# EXERCISE DESCRIPTION:
Go to the line that contains "yellow rectangle: (85, 245)" and transcribe from there to the end of the entries, that line and the last one included.

Shape state transition data:
######
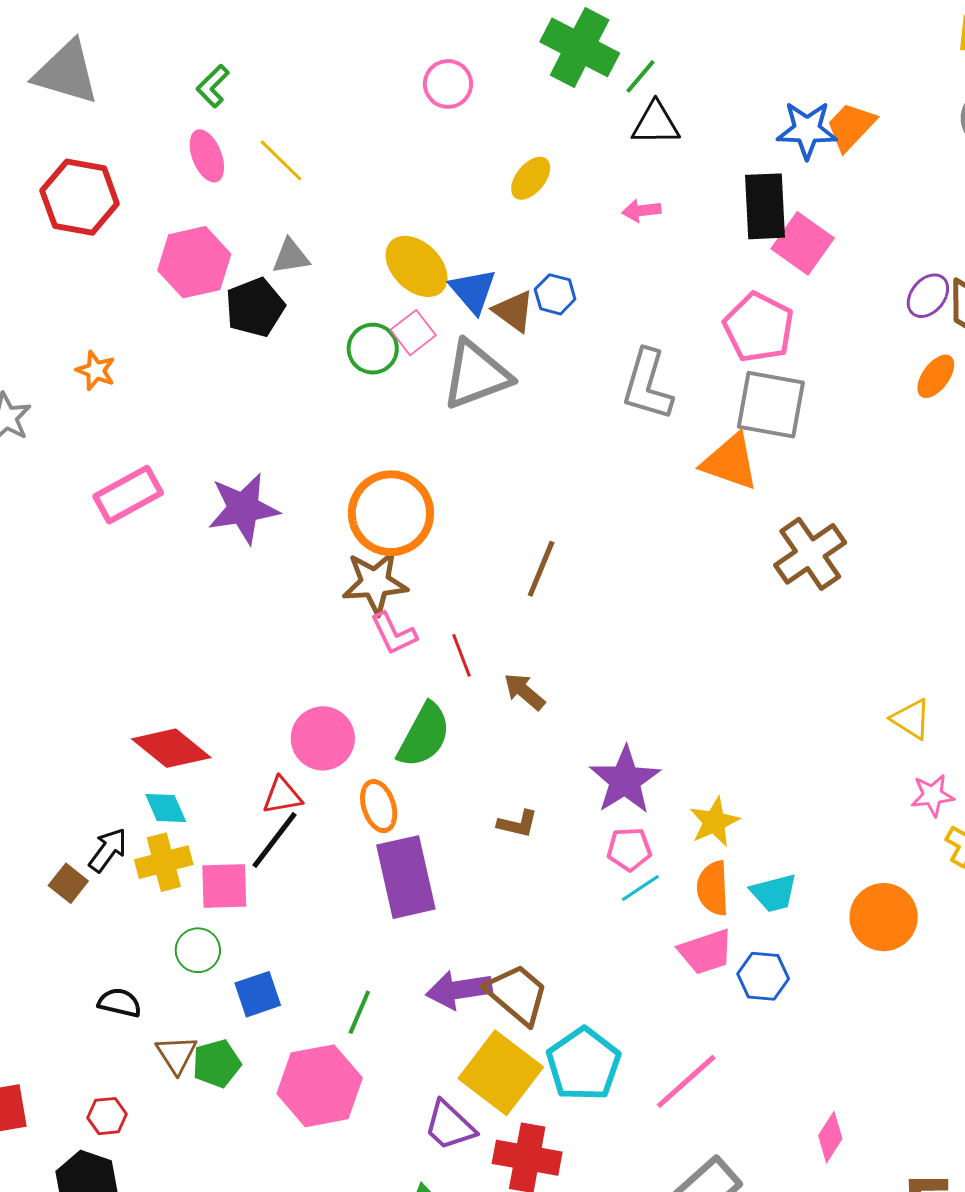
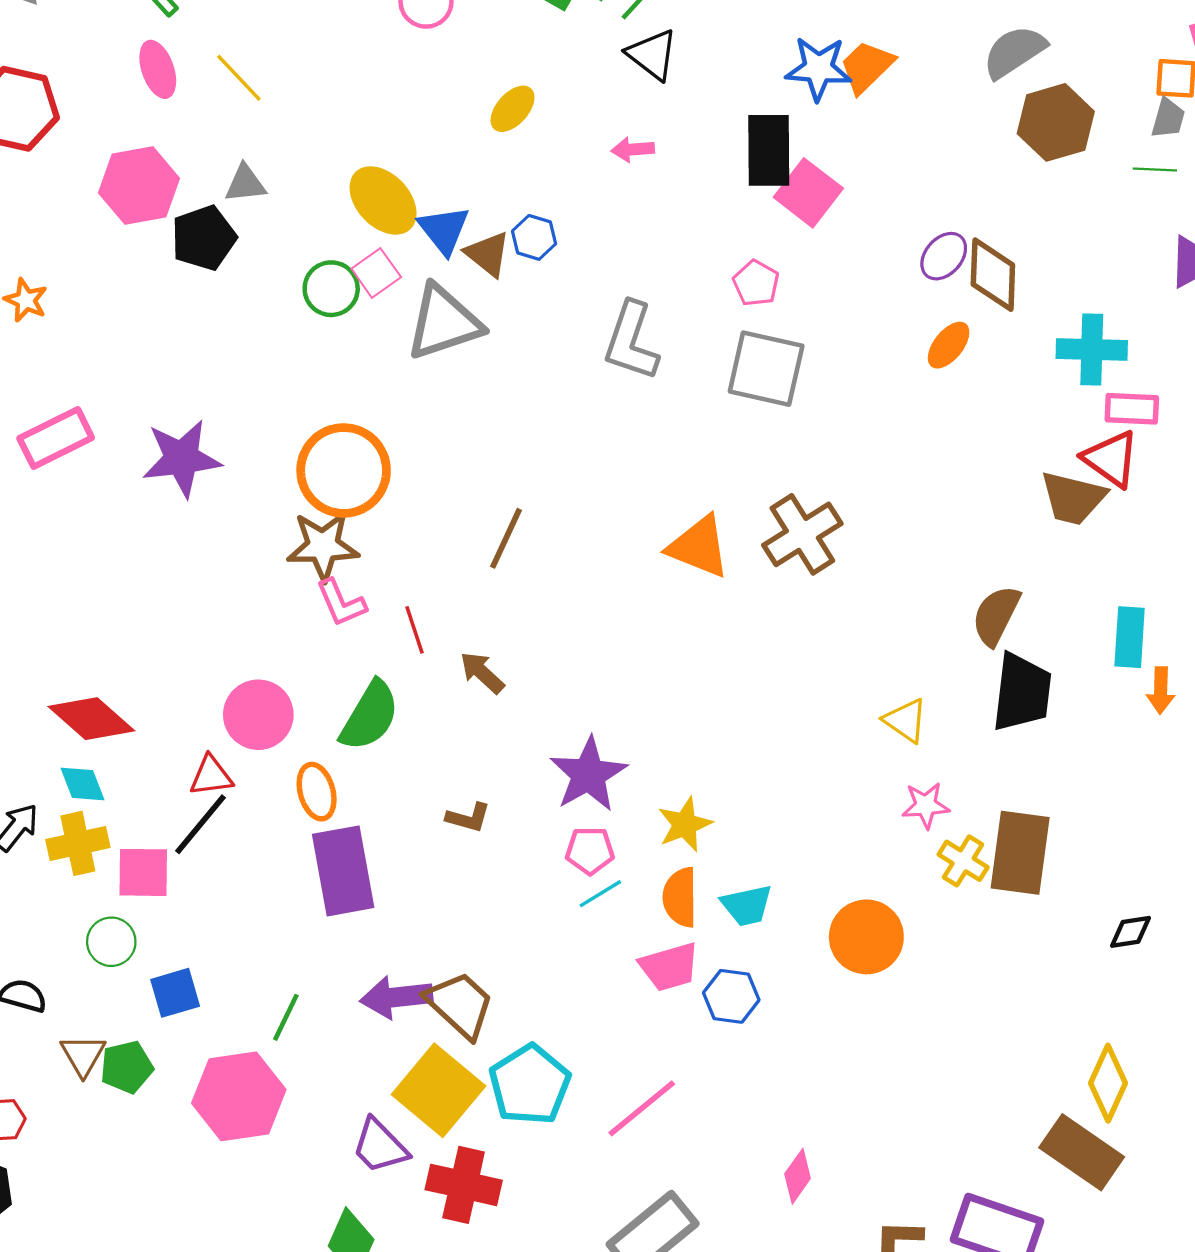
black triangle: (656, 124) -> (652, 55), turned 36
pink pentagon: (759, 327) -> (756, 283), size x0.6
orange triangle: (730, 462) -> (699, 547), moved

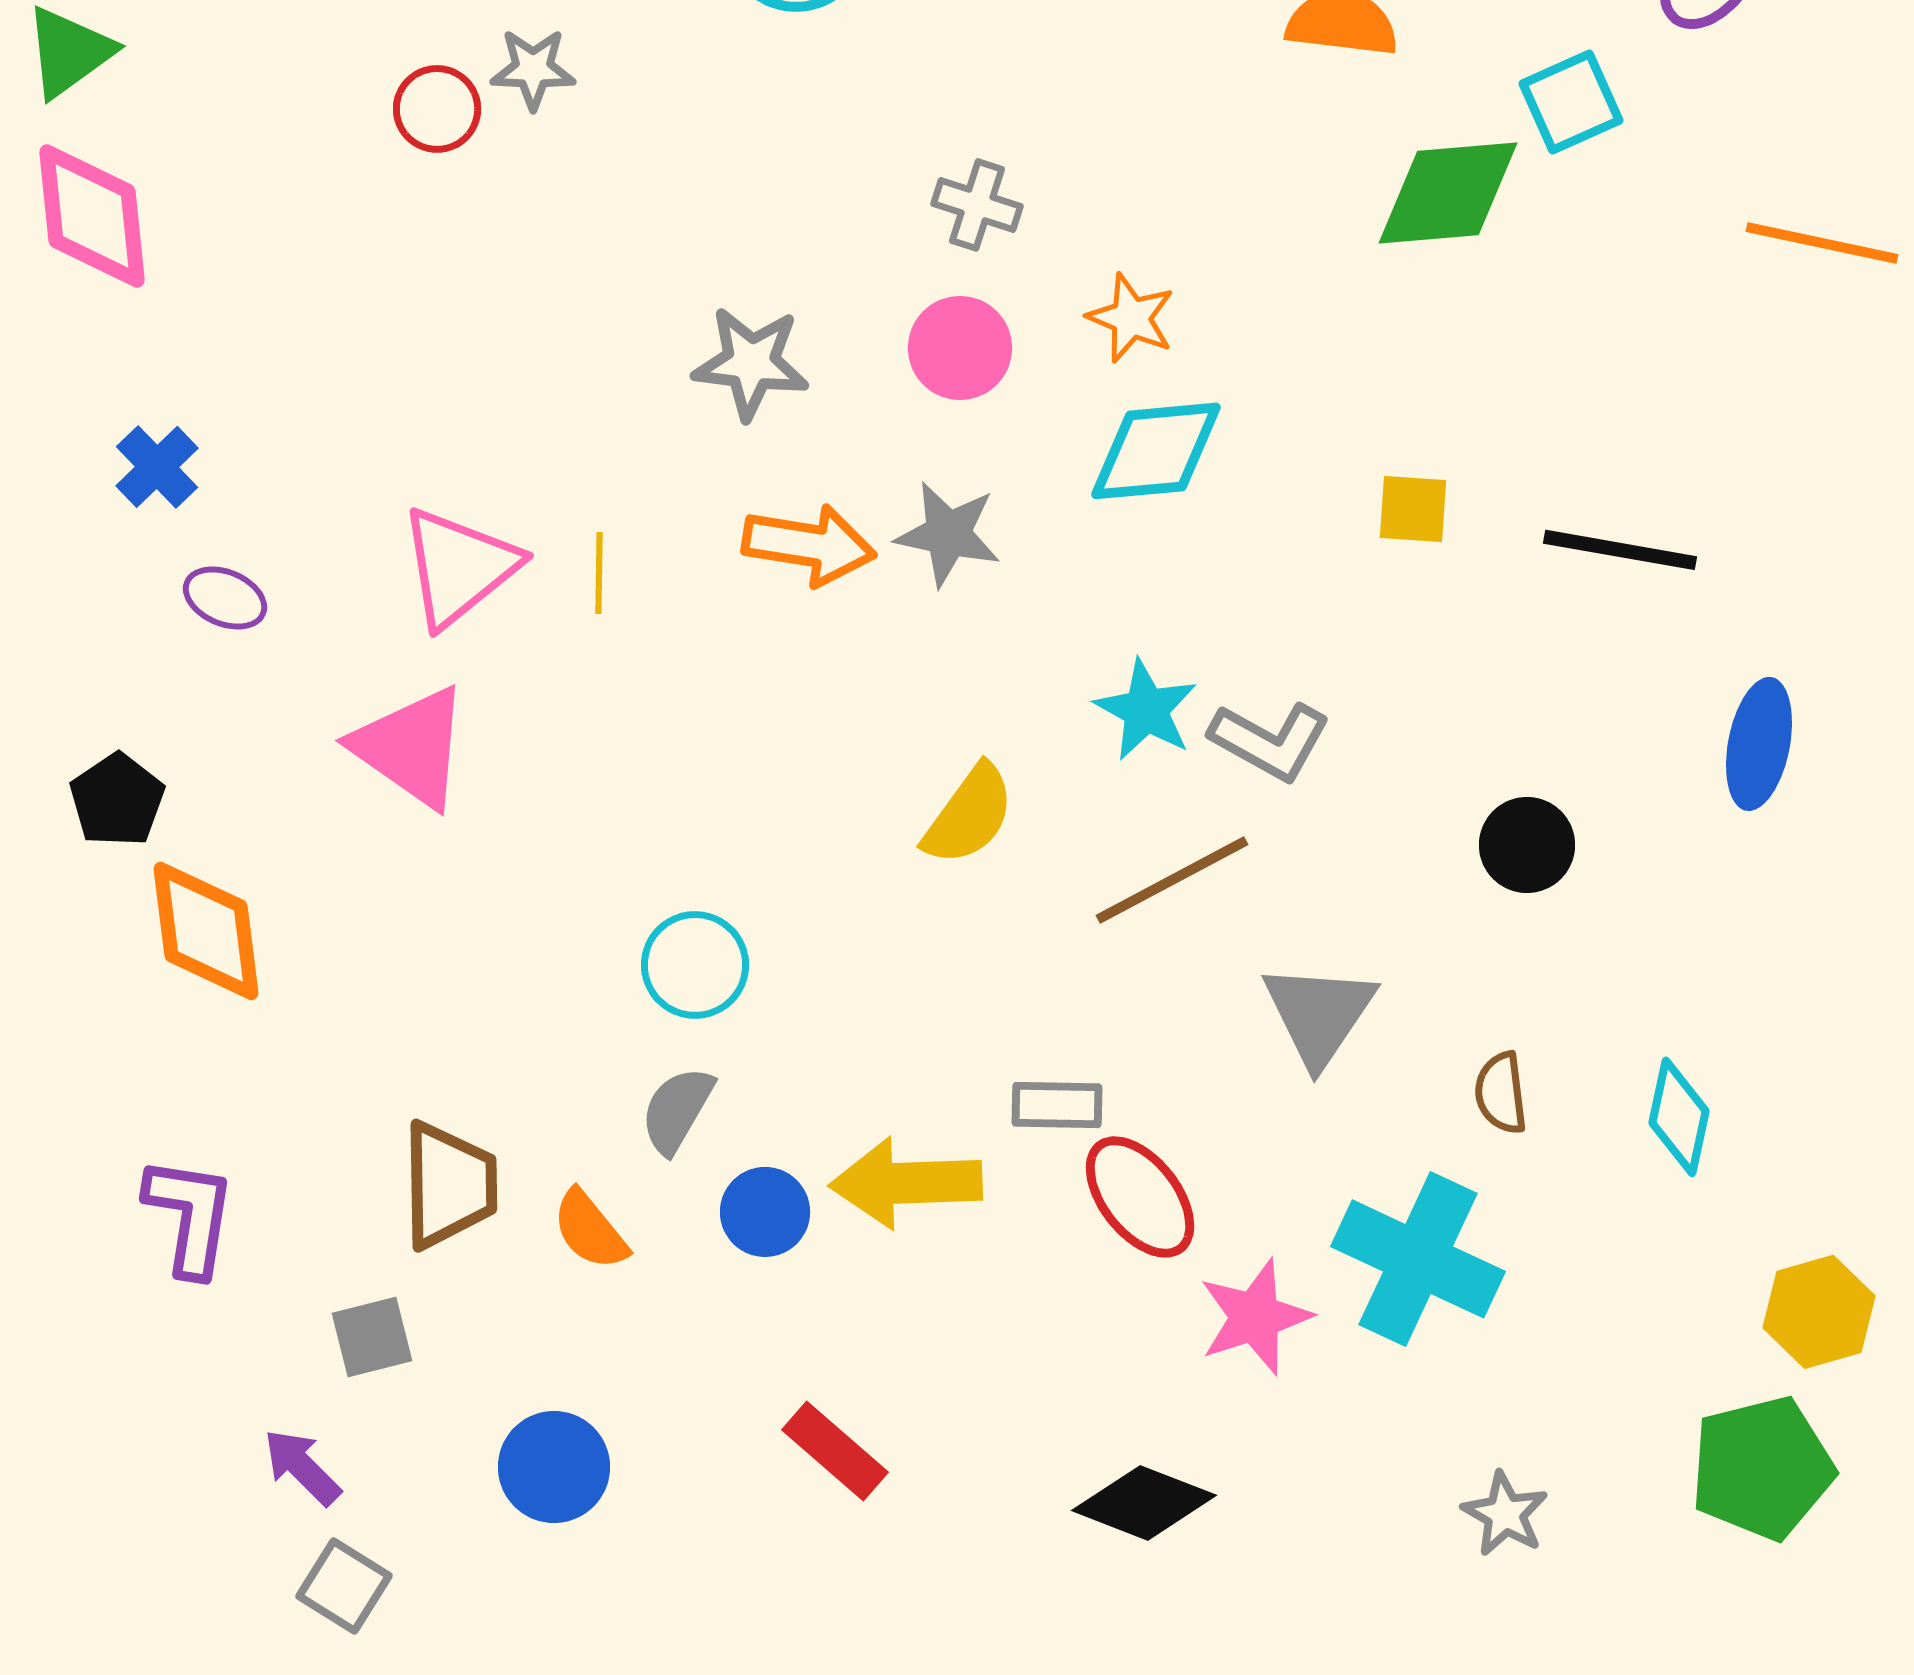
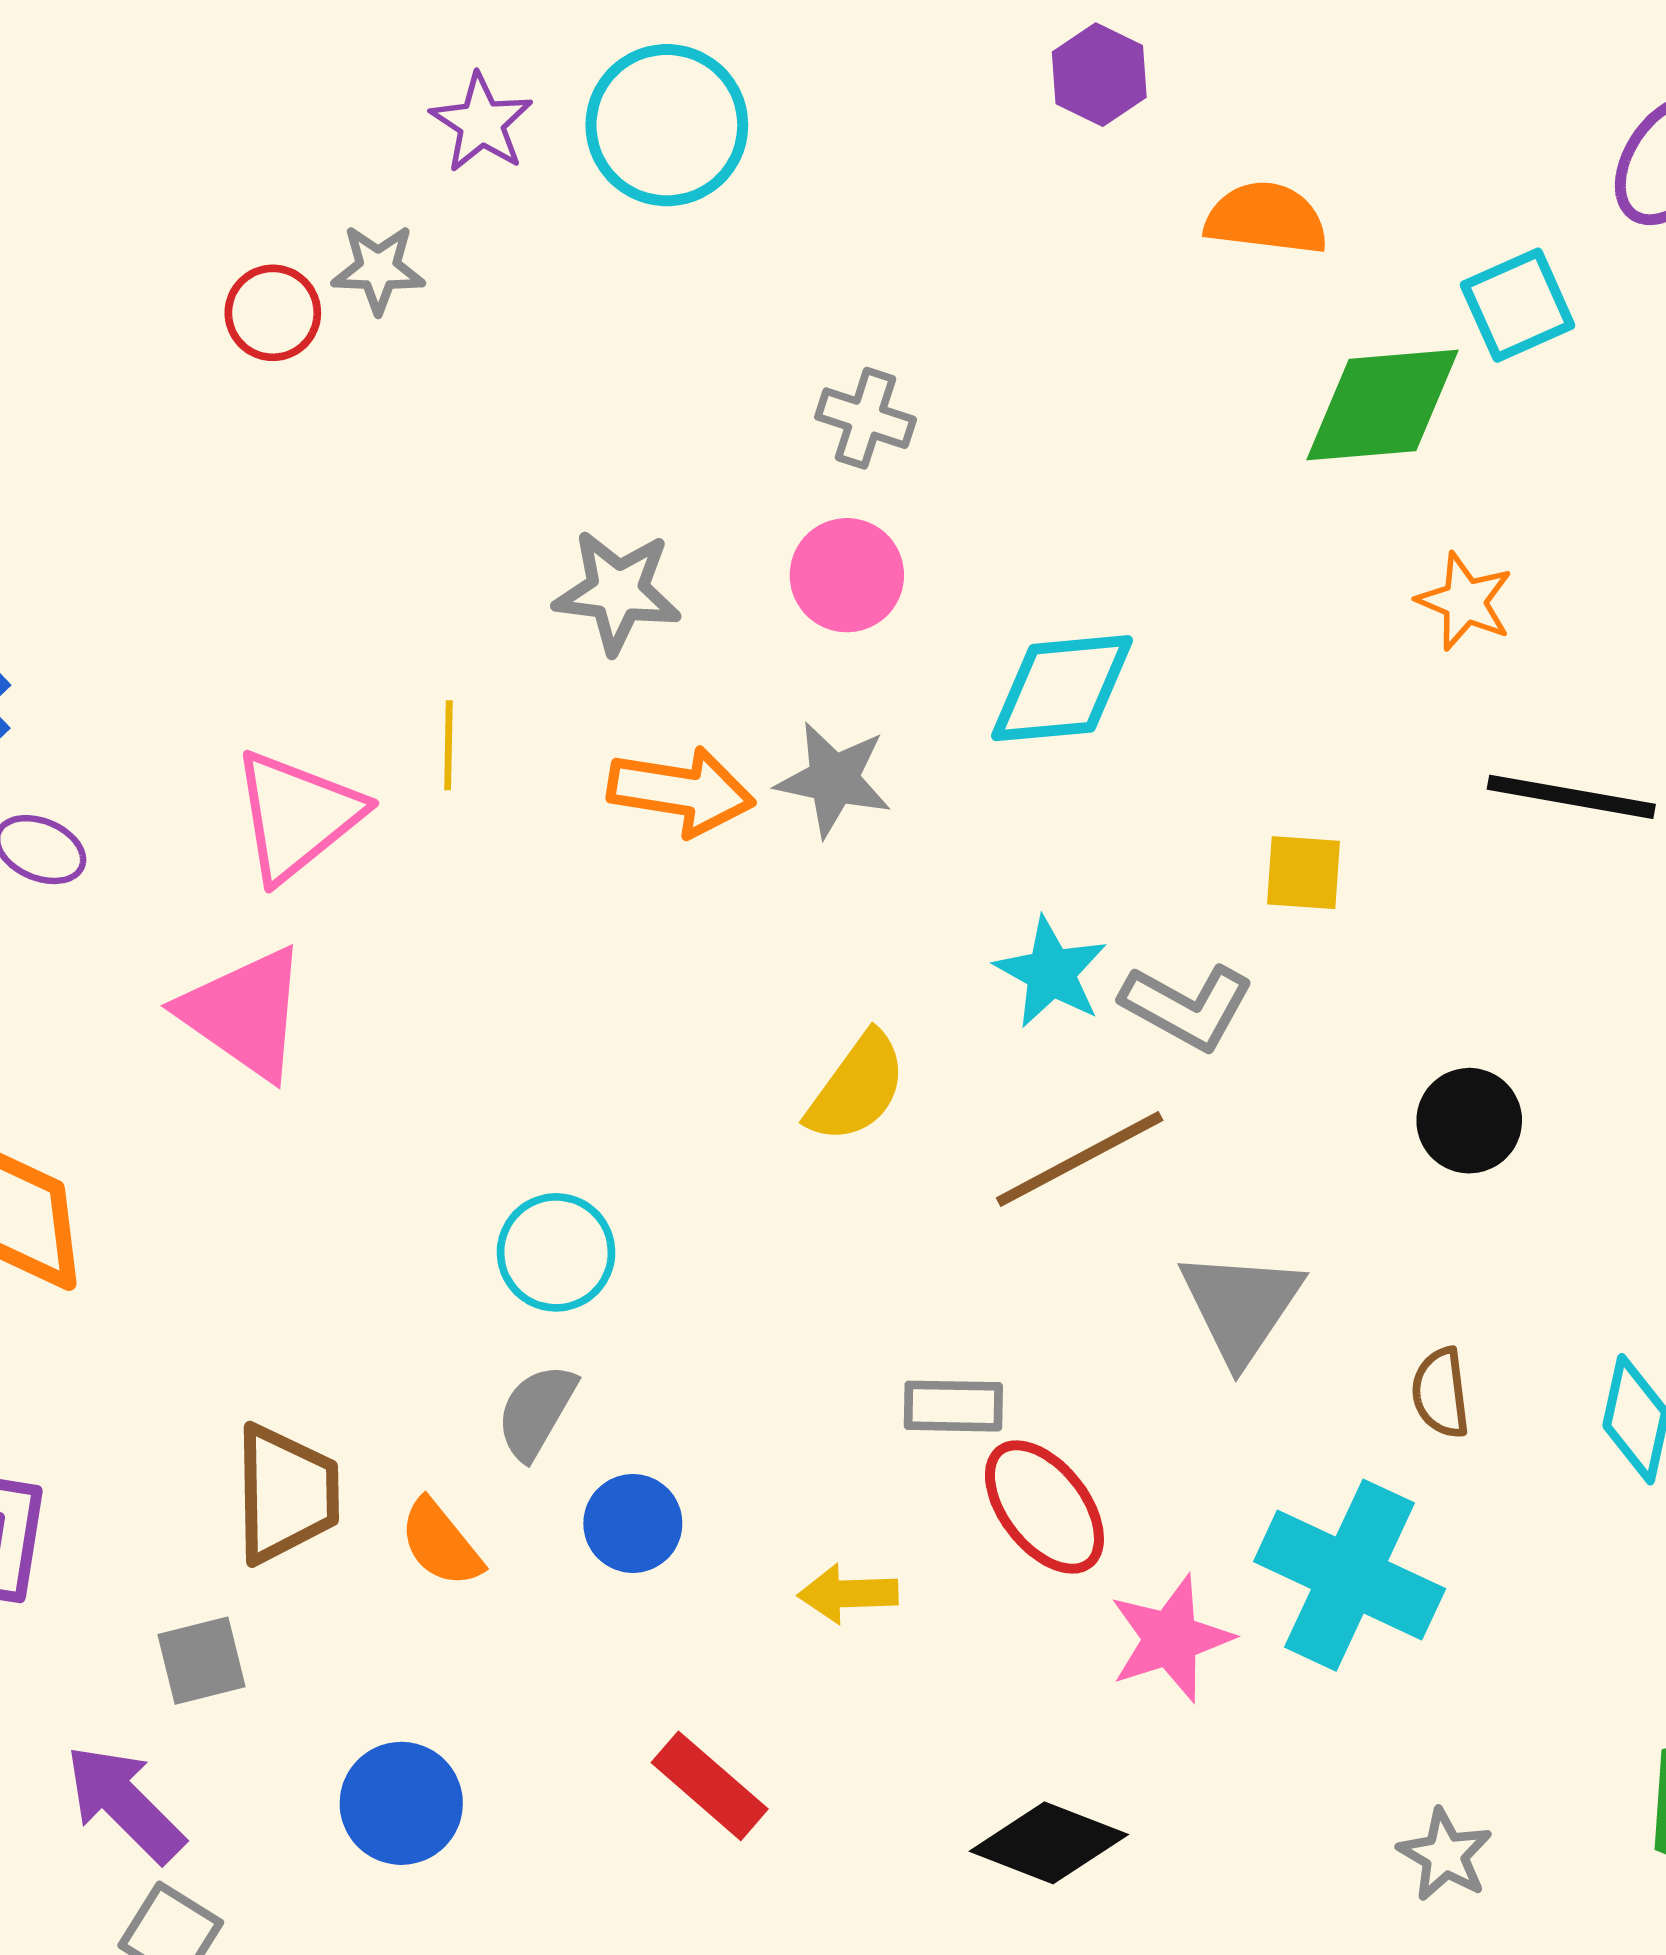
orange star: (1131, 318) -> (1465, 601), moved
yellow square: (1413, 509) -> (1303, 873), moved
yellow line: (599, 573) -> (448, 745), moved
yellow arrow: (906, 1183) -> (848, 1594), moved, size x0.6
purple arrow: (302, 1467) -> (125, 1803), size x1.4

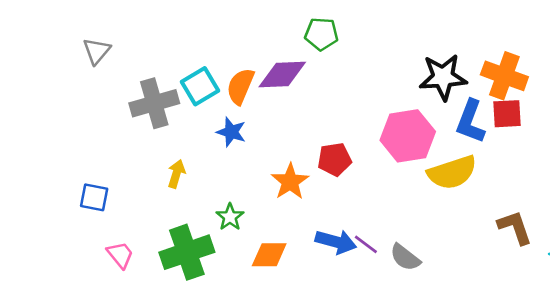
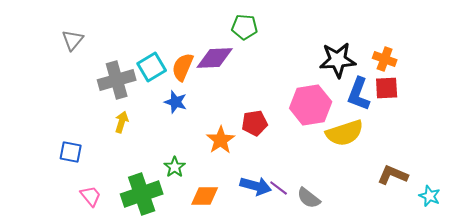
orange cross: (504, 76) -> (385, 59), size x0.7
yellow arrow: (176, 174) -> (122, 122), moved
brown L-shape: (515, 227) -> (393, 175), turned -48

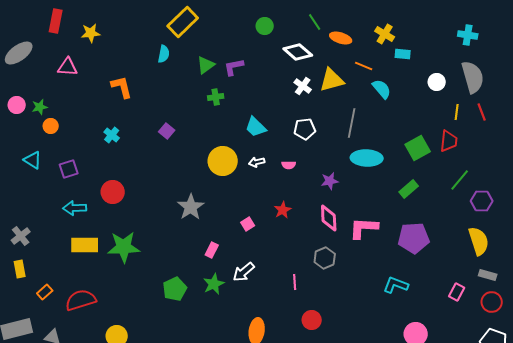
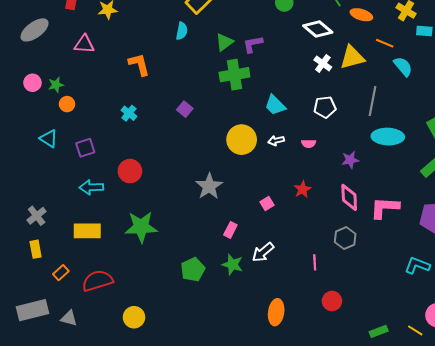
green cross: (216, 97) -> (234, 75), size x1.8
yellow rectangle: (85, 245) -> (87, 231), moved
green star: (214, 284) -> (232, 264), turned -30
######
# ANSWER:
yellow rectangle: (85, 245) -> (87, 231), moved
green star: (214, 284) -> (232, 264), turned -30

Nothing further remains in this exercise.